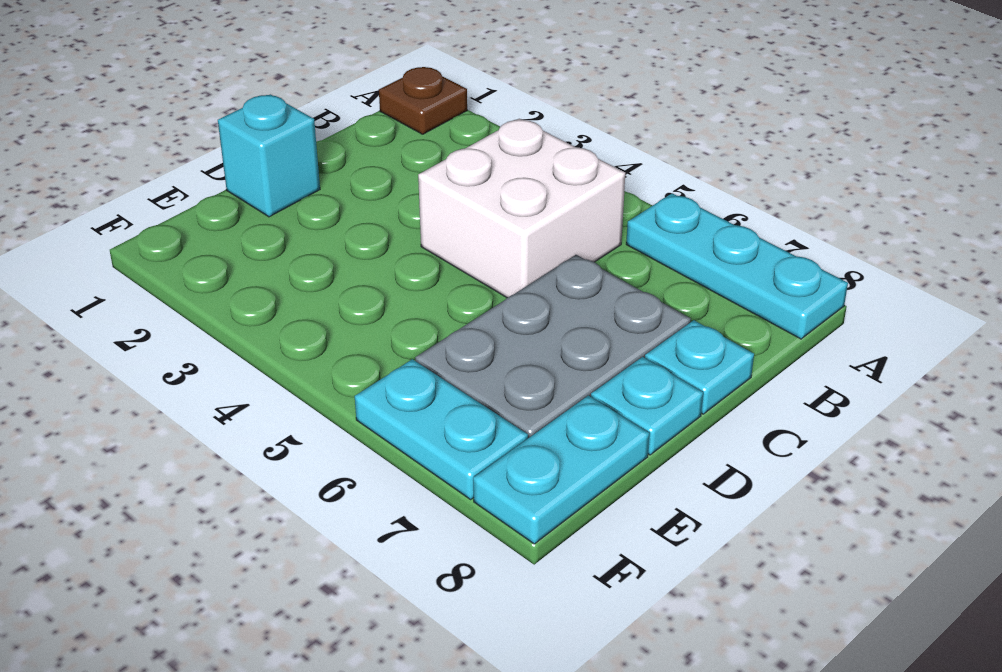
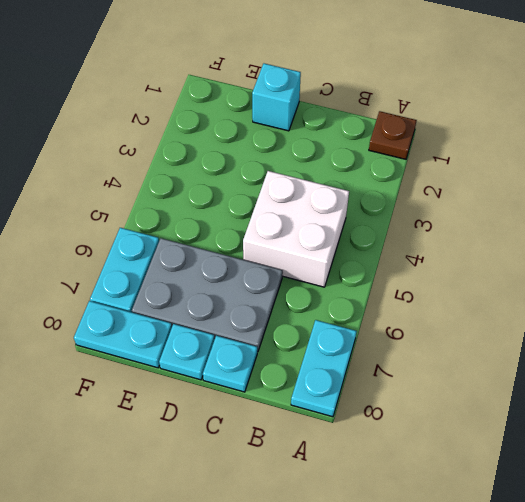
cyan 1x3 plate [626,193,848,339] -> cyan 1x2 plate [291,320,357,417]

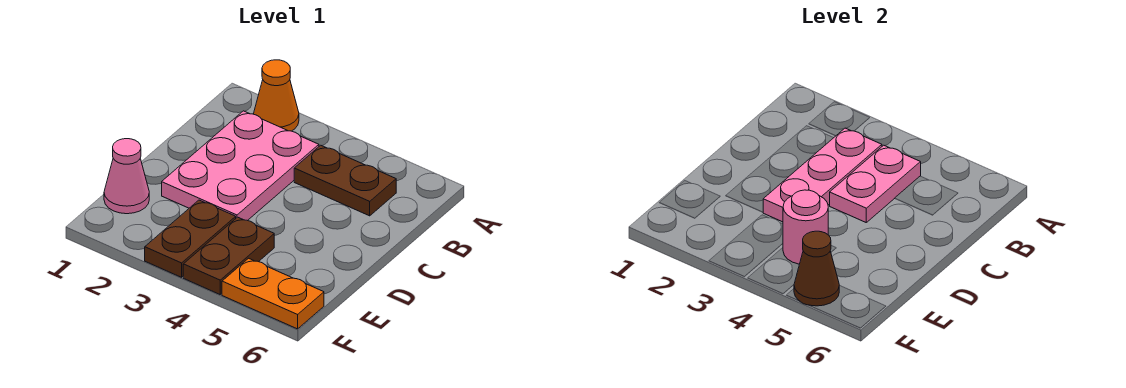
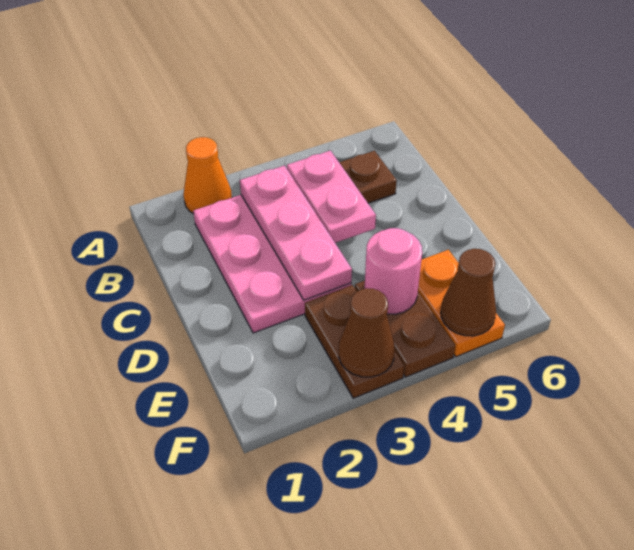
pink 1x1 cone [104,139,149,214] -> none
none -> brown 1x1 cone [339,288,395,377]
orange 1x2 plate [222,258,324,329] -> orange 1x2 plate turned to [418,250,505,357]

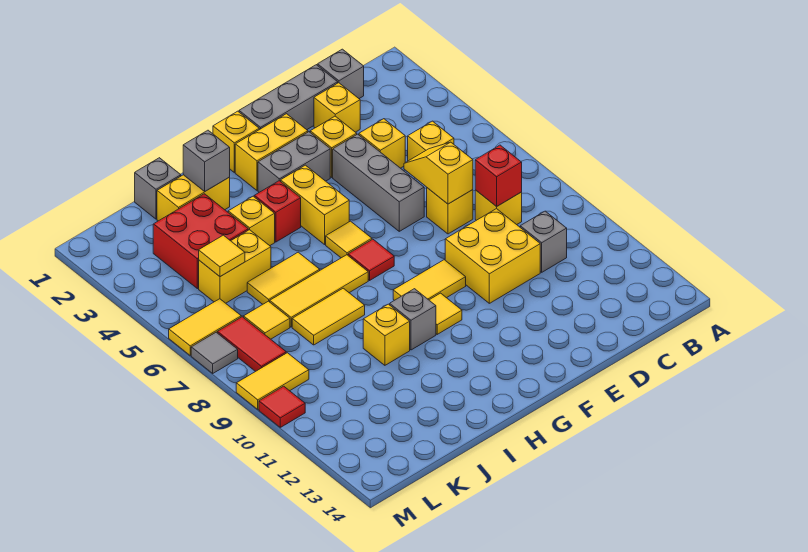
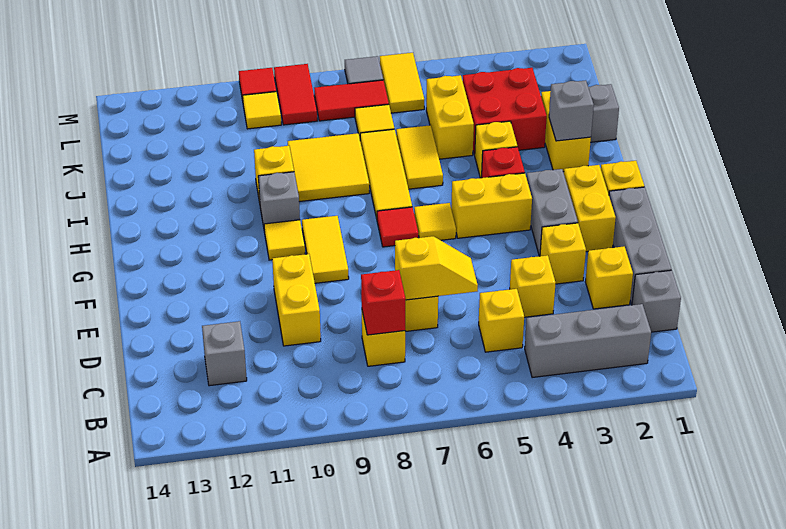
grey 1x1 brick [520,211,567,272] -> grey 1x1 brick moved to [202,321,247,386]
yellow 2x2 brick [445,209,540,303] -> yellow 1x2 brick [272,254,321,346]
grey 1x3 brick [333,134,424,231] -> grey 1x3 brick moved to [525,304,651,378]
yellow 1x2 tile [292,288,365,345] -> yellow 2x2 tile [288,133,369,202]
yellow 1x1 tile [199,235,245,277] -> yellow 1x1 tile moved to [243,92,281,129]
yellow 1x2 tile [236,353,309,409] -> red 1x2 tile [274,64,317,125]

****************

- [REQUIREMENT]: Using the listing above, gather each line that holds the string "tile" and copy it.

- [WRITTEN ANSWER]:
yellow 1x2 tile [292,288,365,345] -> yellow 2x2 tile [288,133,369,202]
yellow 1x1 tile [199,235,245,277] -> yellow 1x1 tile moved to [243,92,281,129]
yellow 1x2 tile [236,353,309,409] -> red 1x2 tile [274,64,317,125]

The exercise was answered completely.